[Work instruction]
Up to and including the line that holds "138, 121, 167]", print the data exactly from its first line; do not print the pictures.

[Image change detection data]
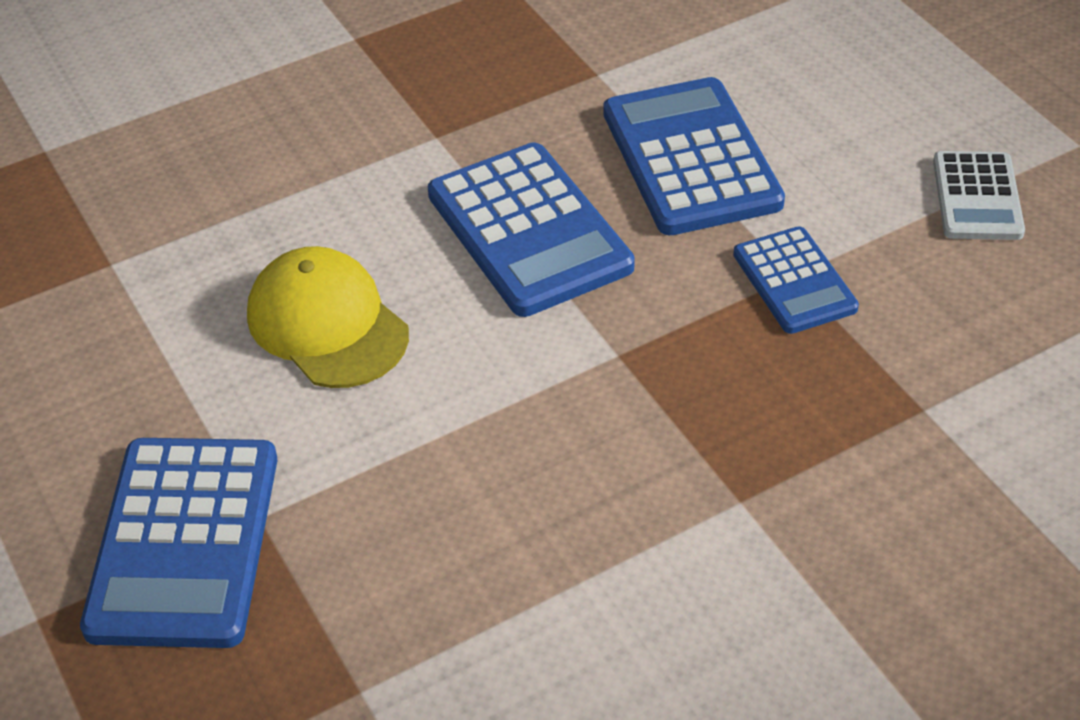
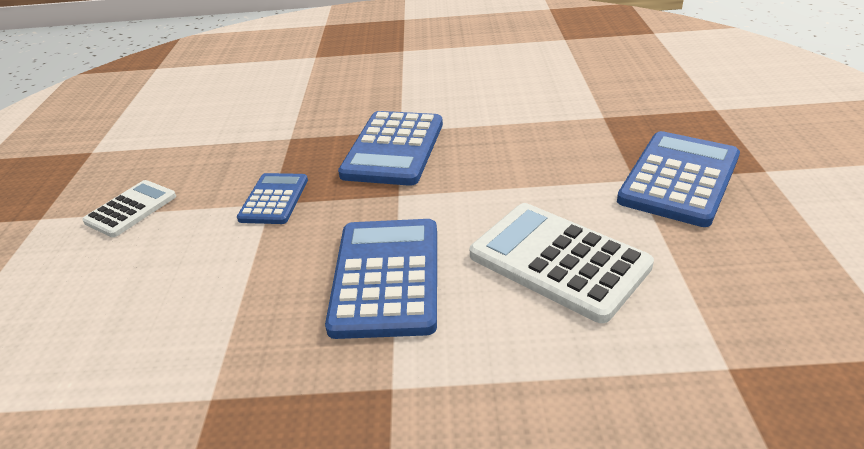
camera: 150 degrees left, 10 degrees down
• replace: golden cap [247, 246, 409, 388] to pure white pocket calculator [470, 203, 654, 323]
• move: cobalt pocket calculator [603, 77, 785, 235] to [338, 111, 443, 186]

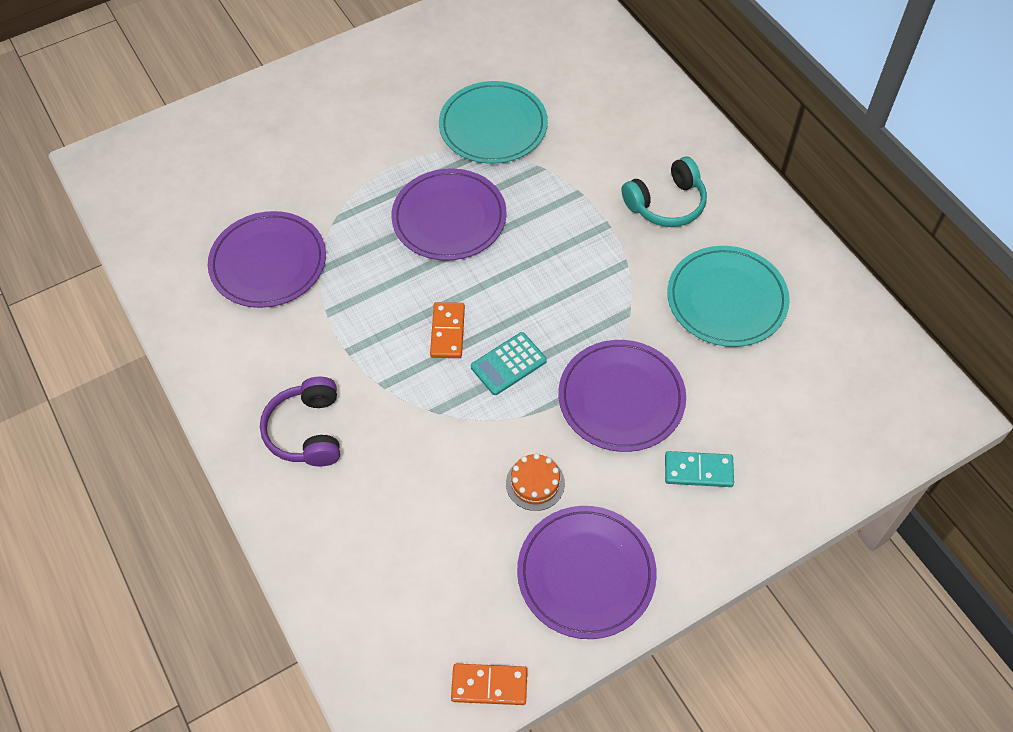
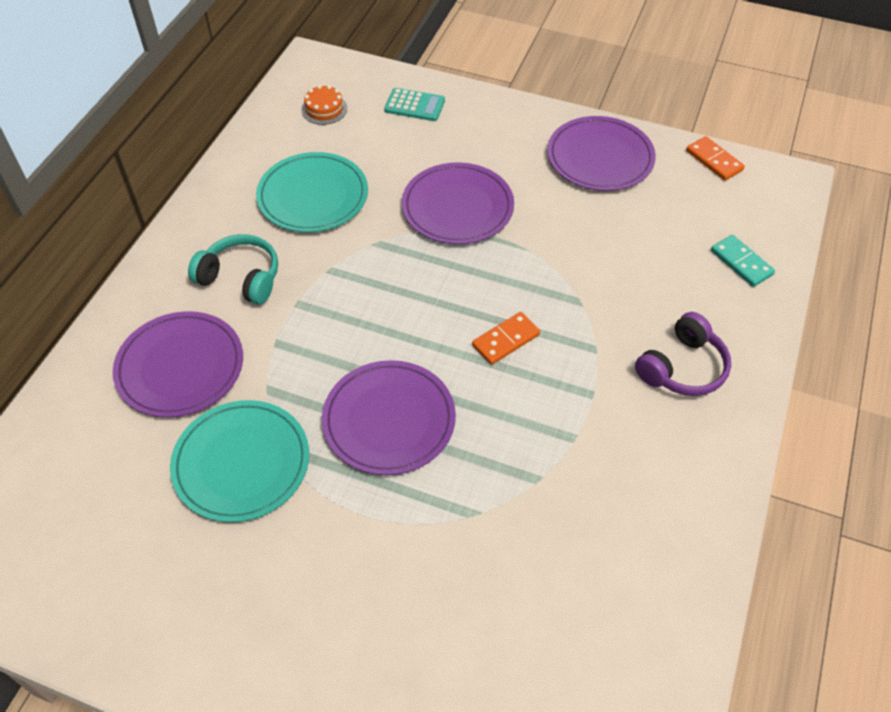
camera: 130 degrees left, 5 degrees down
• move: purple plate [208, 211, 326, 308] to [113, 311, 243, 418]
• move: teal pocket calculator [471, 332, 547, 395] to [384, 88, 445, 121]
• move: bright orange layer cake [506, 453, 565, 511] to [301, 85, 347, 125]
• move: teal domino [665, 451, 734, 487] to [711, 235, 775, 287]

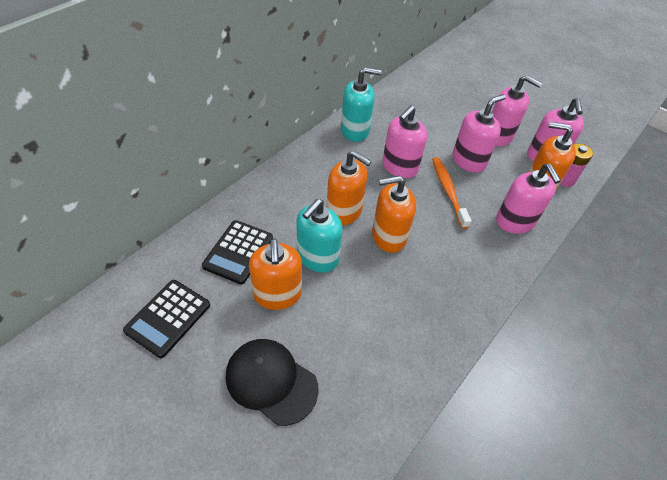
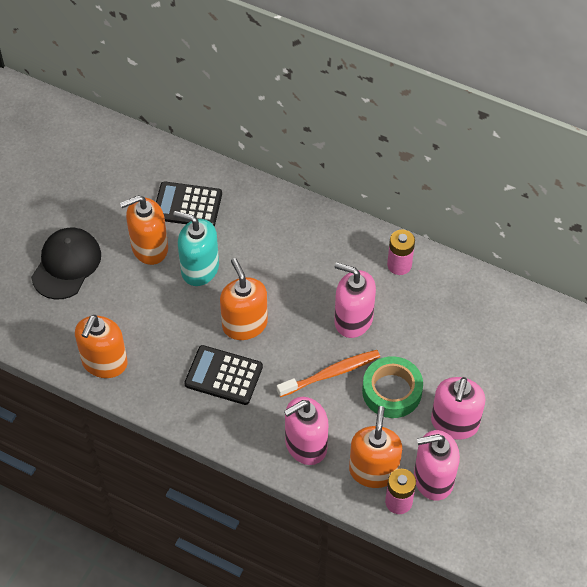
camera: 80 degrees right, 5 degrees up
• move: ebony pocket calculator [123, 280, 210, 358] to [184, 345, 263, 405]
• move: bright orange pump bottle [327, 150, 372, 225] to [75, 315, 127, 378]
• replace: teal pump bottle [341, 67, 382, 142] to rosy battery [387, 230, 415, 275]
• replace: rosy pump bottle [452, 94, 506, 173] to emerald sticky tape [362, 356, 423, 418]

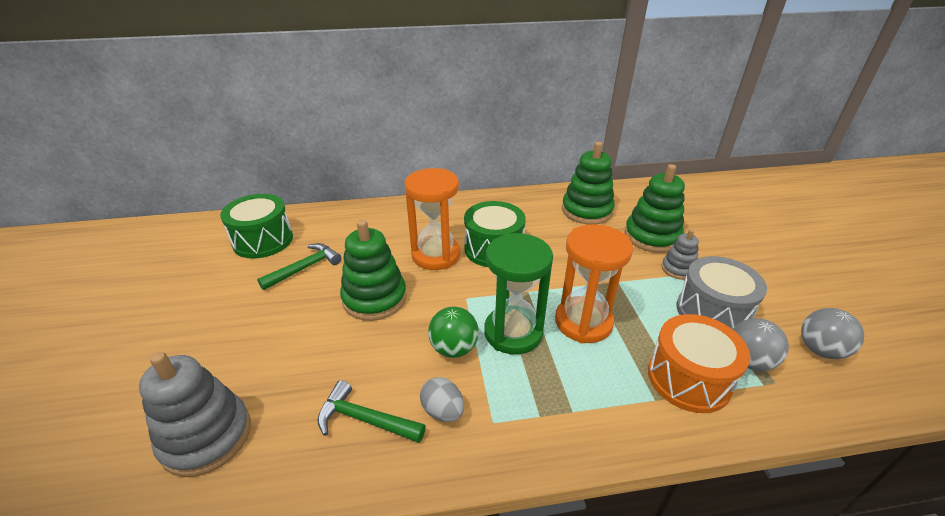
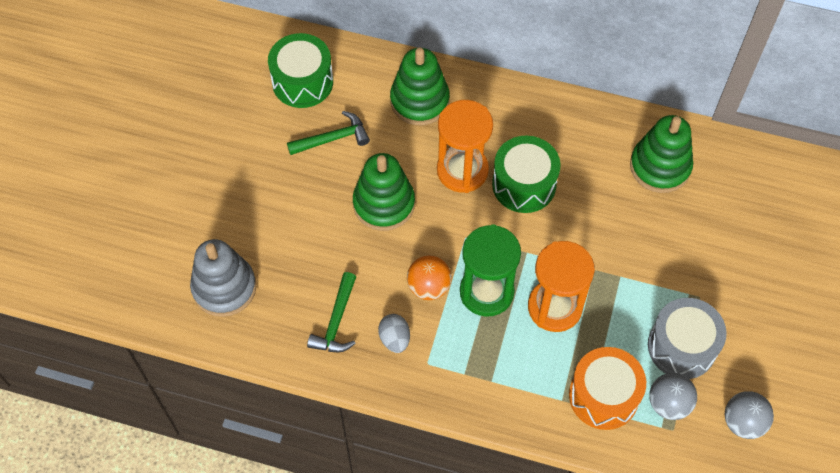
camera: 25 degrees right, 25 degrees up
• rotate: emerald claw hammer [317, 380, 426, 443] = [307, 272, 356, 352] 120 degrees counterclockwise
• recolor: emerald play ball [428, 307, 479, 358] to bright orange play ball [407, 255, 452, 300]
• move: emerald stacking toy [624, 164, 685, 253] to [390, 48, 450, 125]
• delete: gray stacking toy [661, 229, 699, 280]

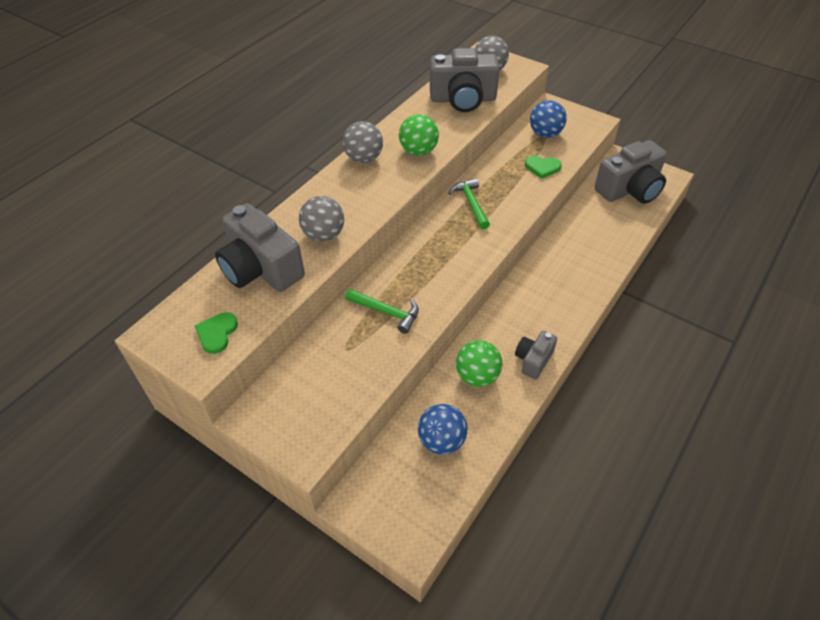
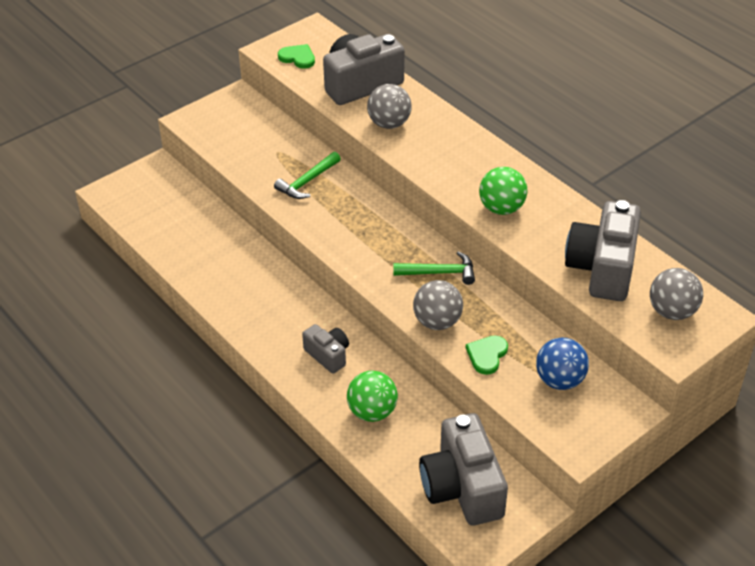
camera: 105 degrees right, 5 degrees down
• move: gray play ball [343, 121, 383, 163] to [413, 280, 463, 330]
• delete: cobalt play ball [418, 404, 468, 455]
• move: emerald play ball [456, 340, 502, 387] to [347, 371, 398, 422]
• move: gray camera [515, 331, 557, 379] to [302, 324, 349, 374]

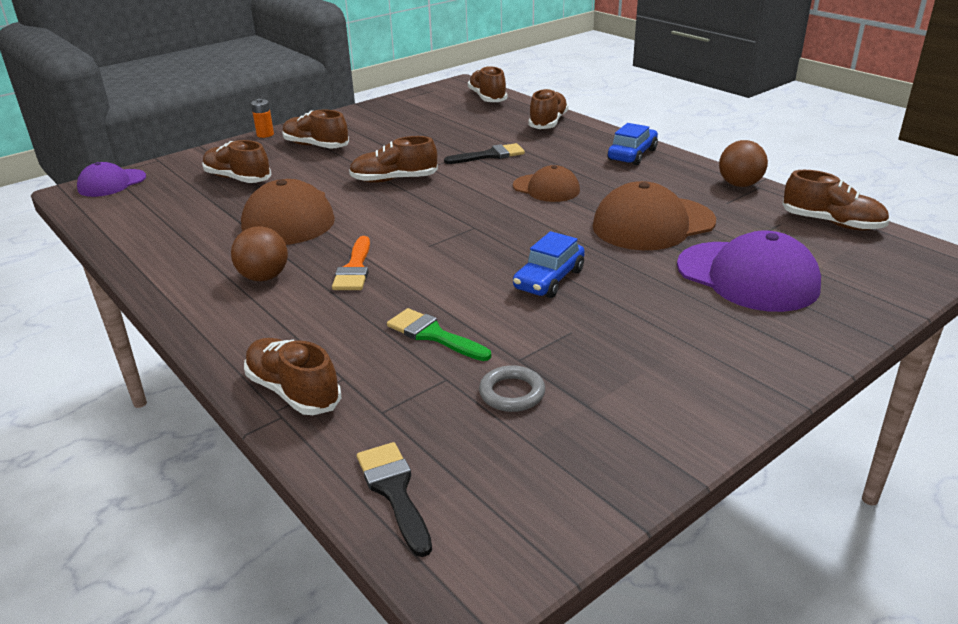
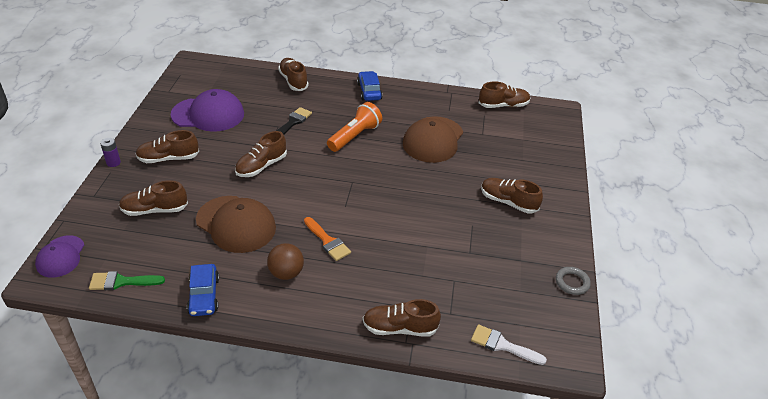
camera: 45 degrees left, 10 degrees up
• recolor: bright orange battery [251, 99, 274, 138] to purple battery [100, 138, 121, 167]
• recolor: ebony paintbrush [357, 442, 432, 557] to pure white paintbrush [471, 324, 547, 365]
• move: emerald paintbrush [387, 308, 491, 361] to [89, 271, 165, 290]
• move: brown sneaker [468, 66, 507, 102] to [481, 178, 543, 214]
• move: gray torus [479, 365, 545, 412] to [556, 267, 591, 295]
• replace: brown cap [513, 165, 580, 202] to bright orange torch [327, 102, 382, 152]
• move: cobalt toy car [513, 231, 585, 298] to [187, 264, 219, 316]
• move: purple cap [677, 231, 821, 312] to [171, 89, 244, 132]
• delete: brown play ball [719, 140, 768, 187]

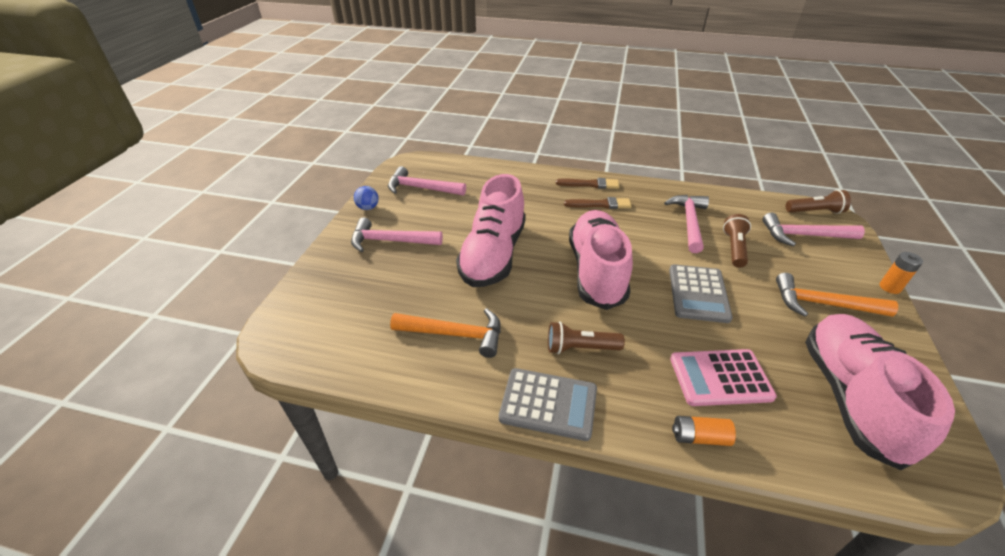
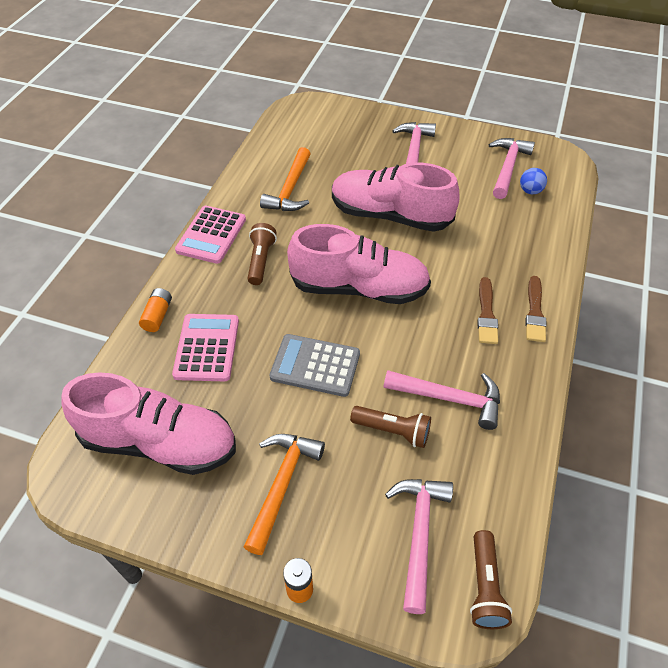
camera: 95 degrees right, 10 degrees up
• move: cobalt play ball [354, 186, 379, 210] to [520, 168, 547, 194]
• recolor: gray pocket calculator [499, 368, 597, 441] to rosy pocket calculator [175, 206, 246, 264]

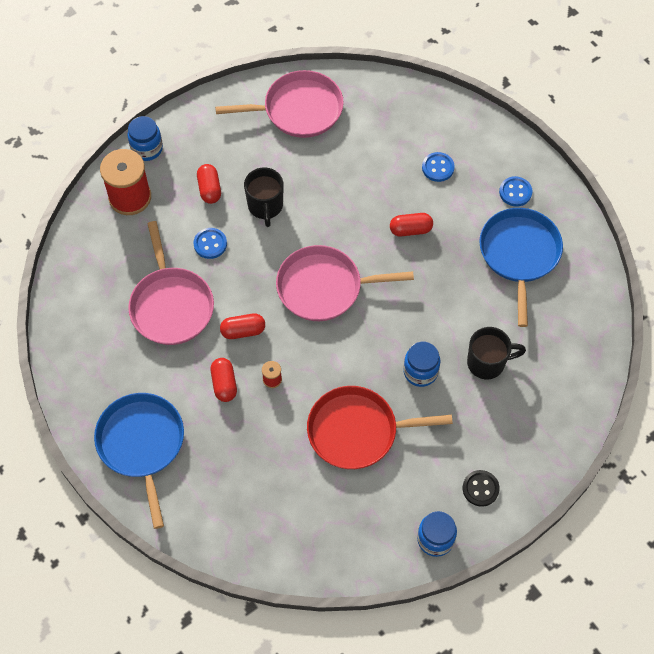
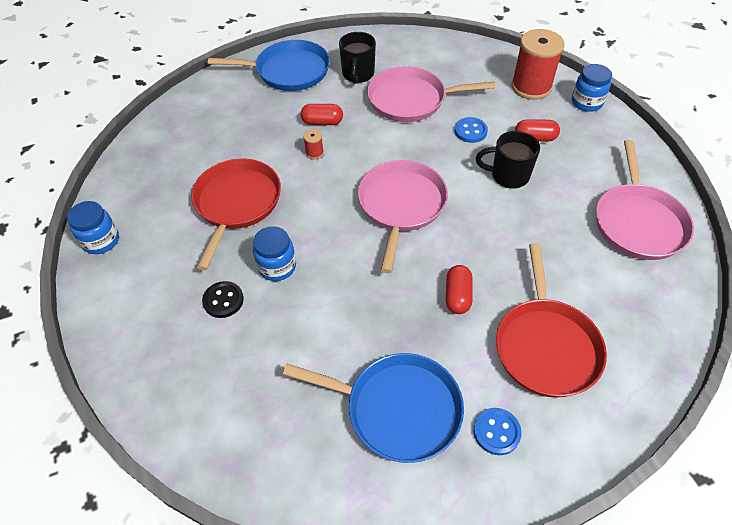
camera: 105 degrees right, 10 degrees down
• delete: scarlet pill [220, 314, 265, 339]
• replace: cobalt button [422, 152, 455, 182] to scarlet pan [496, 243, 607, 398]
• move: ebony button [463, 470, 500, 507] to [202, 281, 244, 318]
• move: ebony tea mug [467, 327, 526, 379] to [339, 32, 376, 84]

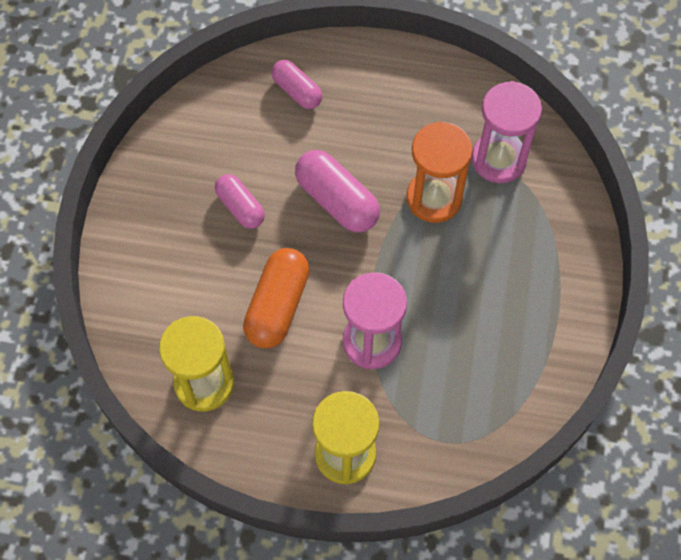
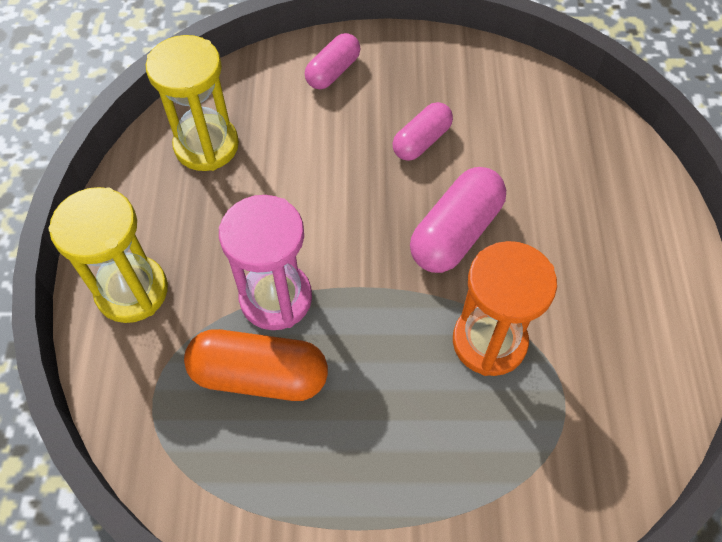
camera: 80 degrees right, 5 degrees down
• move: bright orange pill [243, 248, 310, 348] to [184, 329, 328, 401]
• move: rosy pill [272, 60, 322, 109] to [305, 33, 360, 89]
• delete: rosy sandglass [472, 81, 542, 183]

[Answer section]
camera: 150 degrees left, 10 degrees down
• replace: golden cap [247, 246, 409, 388] to pure white pocket calculator [470, 203, 654, 323]
• move: cobalt pocket calculator [603, 77, 785, 235] to [338, 111, 443, 186]

camera: 130 degrees left, 5 degrees down
• move: purple plate [208, 211, 326, 308] to [113, 311, 243, 418]
• move: teal pocket calculator [471, 332, 547, 395] to [384, 88, 445, 121]
• move: bright orange layer cake [506, 453, 565, 511] to [301, 85, 347, 125]
• move: teal domino [665, 451, 734, 487] to [711, 235, 775, 287]

camera: 80 degrees right, 5 degrees up
• move: ebony pocket calculator [123, 280, 210, 358] to [184, 345, 263, 405]
• move: bright orange pump bottle [327, 150, 372, 225] to [75, 315, 127, 378]
• replace: teal pump bottle [341, 67, 382, 142] to rosy battery [387, 230, 415, 275]
• replace: rosy pump bottle [452, 94, 506, 173] to emerald sticky tape [362, 356, 423, 418]

camera: 25 degrees right, 25 degrees up
• rotate: emerald claw hammer [317, 380, 426, 443] = [307, 272, 356, 352] 120 degrees counterclockwise
• recolor: emerald play ball [428, 307, 479, 358] to bright orange play ball [407, 255, 452, 300]
• move: emerald stacking toy [624, 164, 685, 253] to [390, 48, 450, 125]
• delete: gray stacking toy [661, 229, 699, 280]

camera: 105 degrees right, 5 degrees down
• move: gray play ball [343, 121, 383, 163] to [413, 280, 463, 330]
• delete: cobalt play ball [418, 404, 468, 455]
• move: emerald play ball [456, 340, 502, 387] to [347, 371, 398, 422]
• move: gray camera [515, 331, 557, 379] to [302, 324, 349, 374]

camera: 45 degrees left, 10 degrees up
• recolor: bright orange battery [251, 99, 274, 138] to purple battery [100, 138, 121, 167]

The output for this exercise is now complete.